> [ASSIGNED TASK] A single number is wanted: how many lines of the records below contain the word "grey".

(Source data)
################
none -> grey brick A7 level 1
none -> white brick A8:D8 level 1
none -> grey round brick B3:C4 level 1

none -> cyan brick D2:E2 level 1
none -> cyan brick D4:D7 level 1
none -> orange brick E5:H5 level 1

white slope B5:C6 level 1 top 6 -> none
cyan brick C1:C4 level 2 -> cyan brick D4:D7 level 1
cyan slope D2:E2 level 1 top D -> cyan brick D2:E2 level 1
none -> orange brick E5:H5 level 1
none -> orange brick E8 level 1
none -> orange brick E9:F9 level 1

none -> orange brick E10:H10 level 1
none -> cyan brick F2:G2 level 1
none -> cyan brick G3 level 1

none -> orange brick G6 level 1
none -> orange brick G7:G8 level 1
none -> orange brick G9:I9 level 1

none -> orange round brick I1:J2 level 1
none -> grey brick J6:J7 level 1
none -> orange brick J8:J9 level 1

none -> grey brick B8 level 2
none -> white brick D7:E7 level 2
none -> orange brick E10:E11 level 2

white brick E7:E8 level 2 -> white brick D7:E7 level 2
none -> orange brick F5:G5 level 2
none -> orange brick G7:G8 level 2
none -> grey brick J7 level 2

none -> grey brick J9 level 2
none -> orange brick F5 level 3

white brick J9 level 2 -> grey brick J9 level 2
################
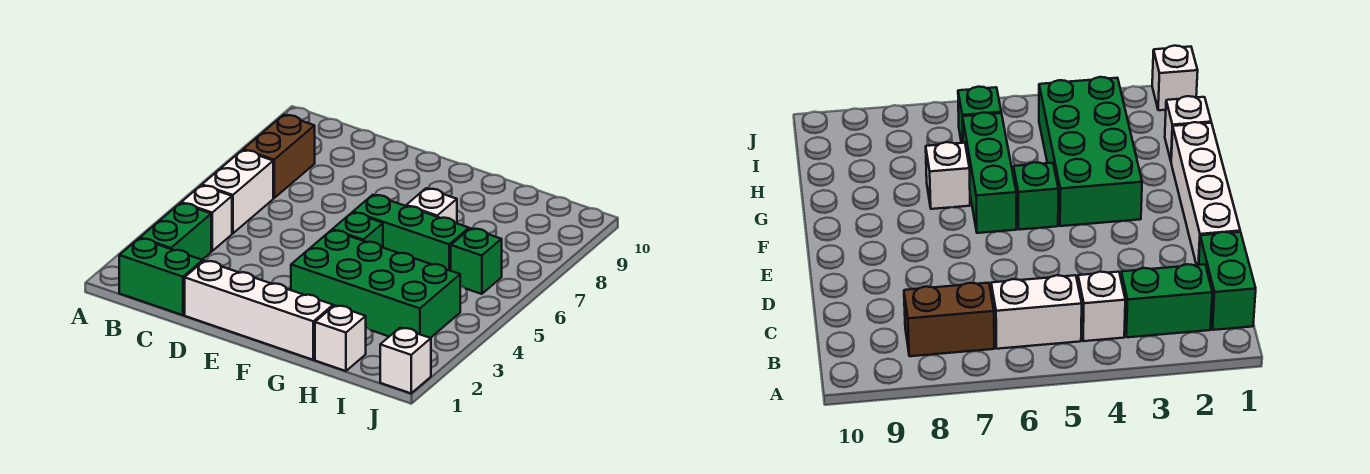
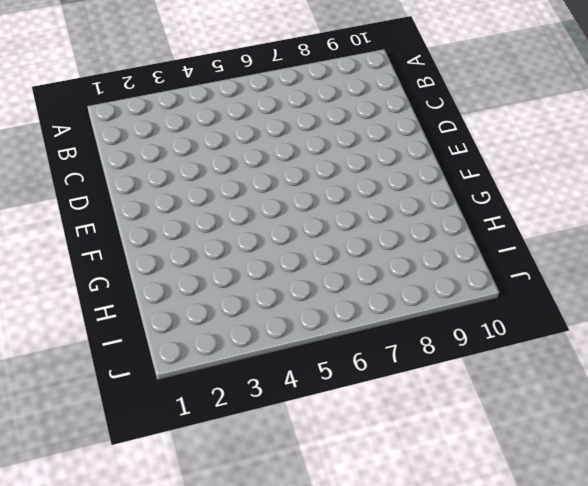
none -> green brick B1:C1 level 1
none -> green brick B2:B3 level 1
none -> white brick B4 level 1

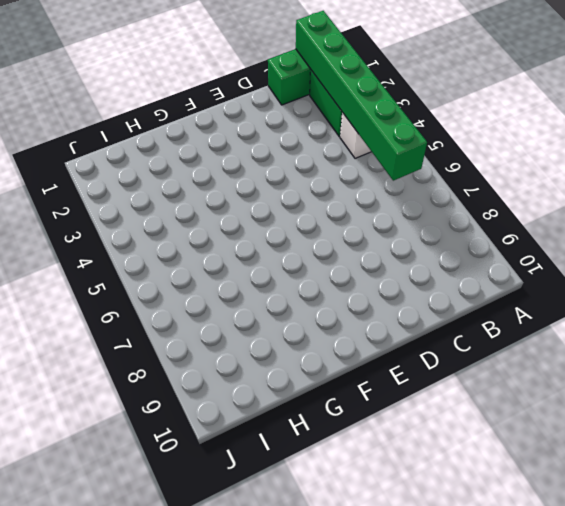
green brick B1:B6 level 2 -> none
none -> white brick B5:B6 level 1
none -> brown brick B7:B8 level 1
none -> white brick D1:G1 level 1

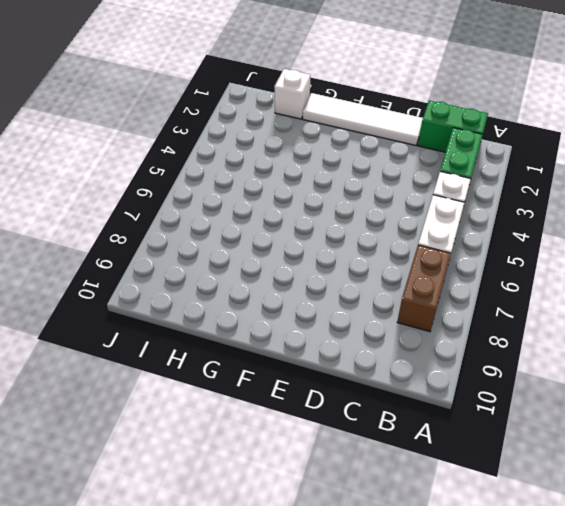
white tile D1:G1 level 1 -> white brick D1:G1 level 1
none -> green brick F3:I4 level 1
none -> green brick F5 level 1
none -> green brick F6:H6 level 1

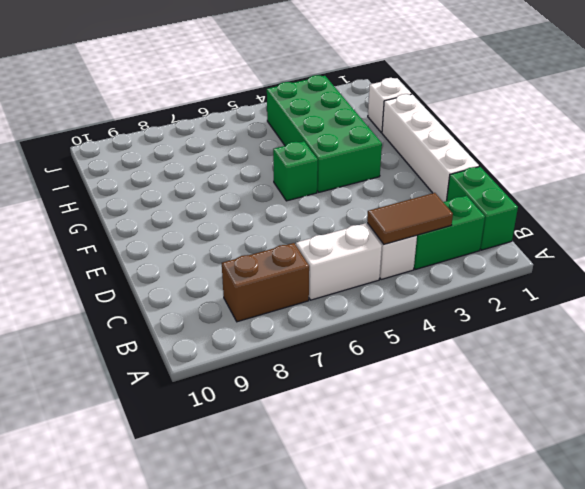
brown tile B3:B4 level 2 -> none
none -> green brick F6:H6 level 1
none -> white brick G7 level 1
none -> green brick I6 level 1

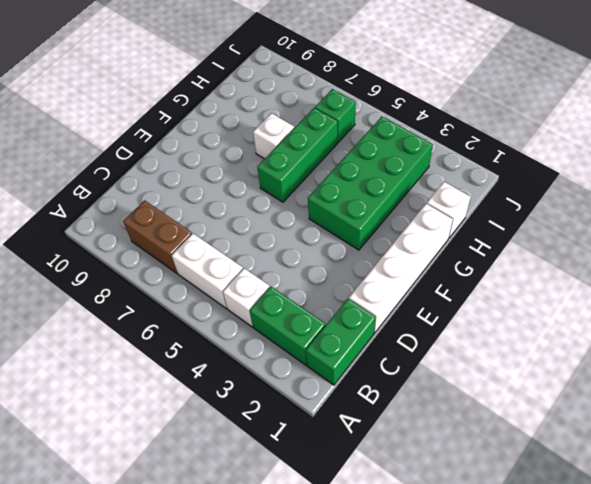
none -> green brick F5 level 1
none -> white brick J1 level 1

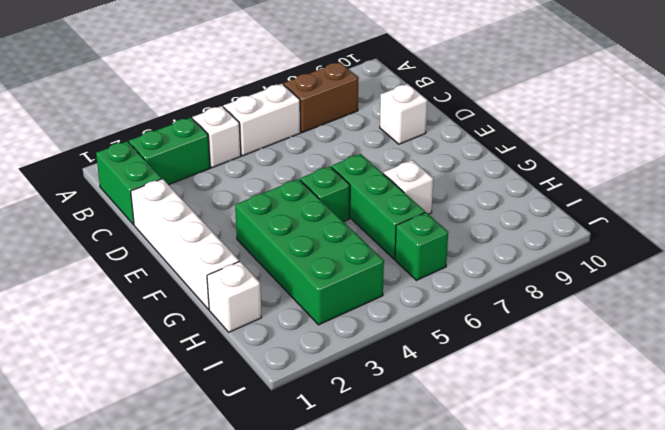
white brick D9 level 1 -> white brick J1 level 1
################
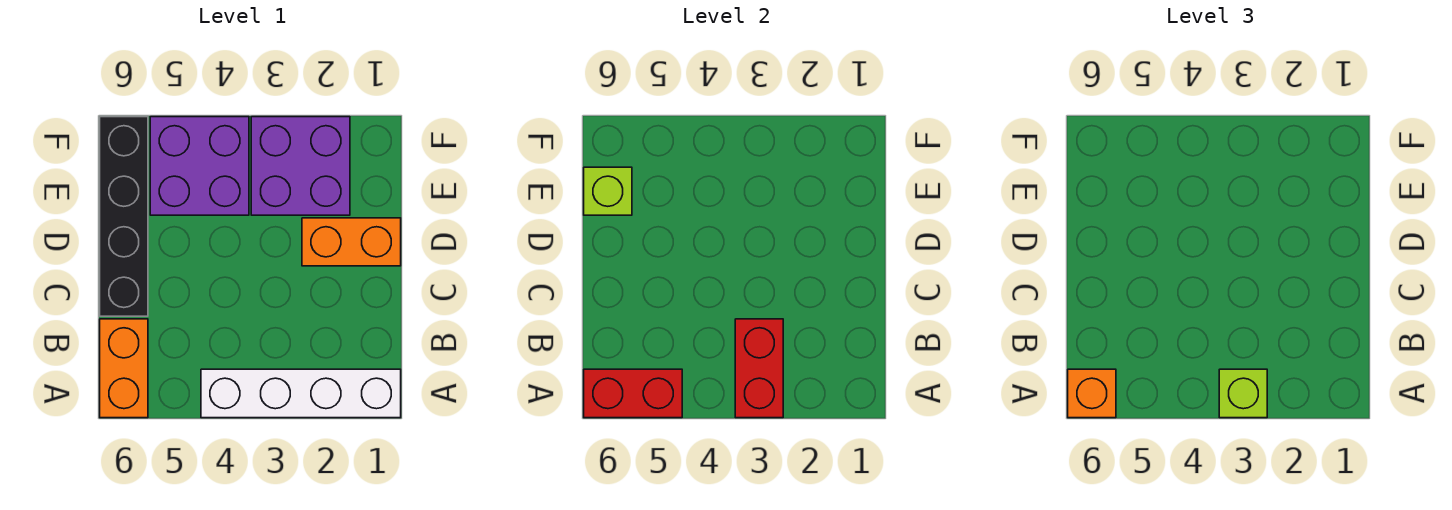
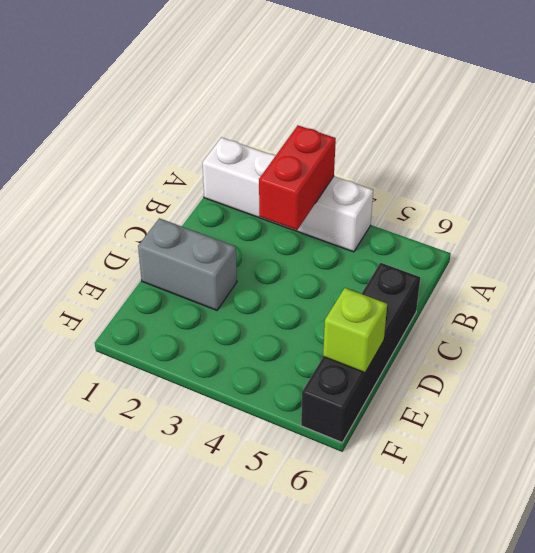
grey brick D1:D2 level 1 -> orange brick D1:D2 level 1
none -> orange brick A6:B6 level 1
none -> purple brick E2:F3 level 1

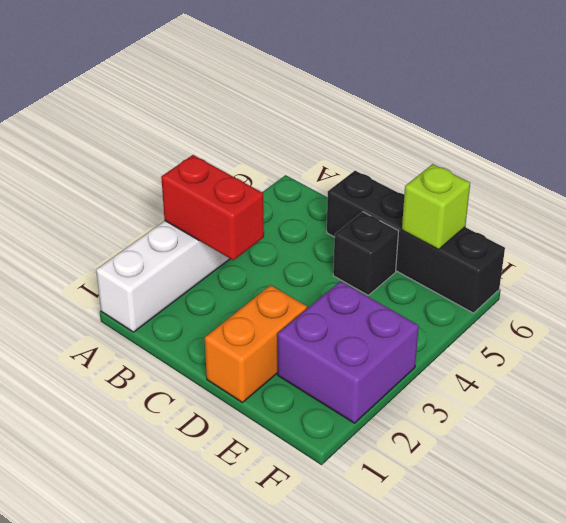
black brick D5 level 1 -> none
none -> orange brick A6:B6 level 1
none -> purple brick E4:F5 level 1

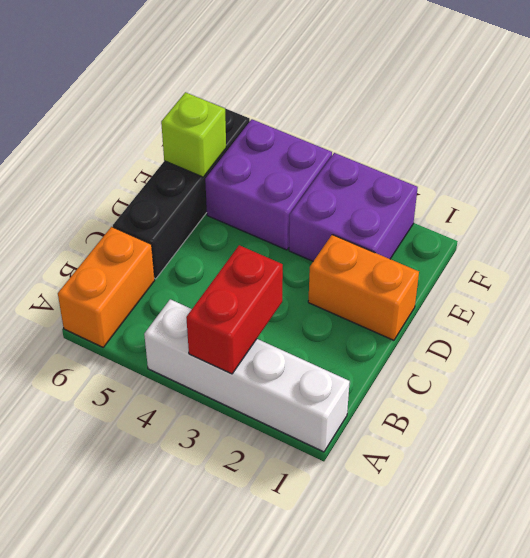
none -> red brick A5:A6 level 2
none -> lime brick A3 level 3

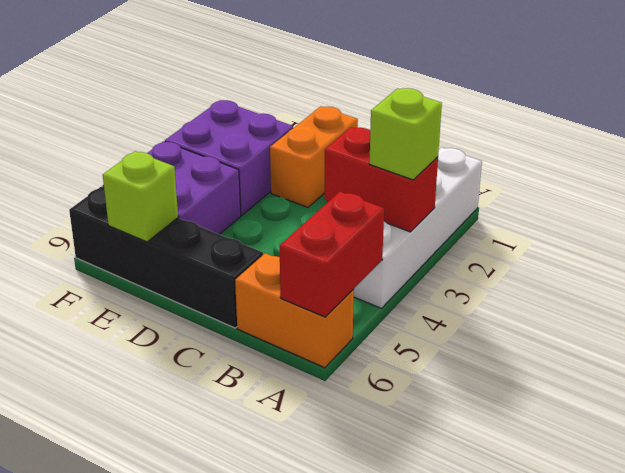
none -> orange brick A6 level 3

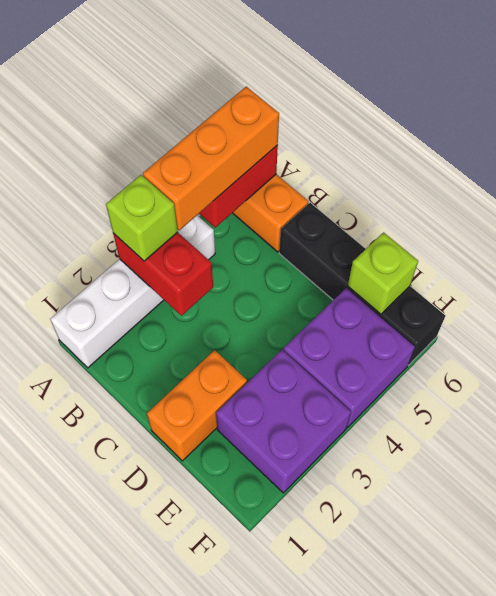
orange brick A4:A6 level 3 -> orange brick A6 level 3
################
> [ANSWER BELOW] 8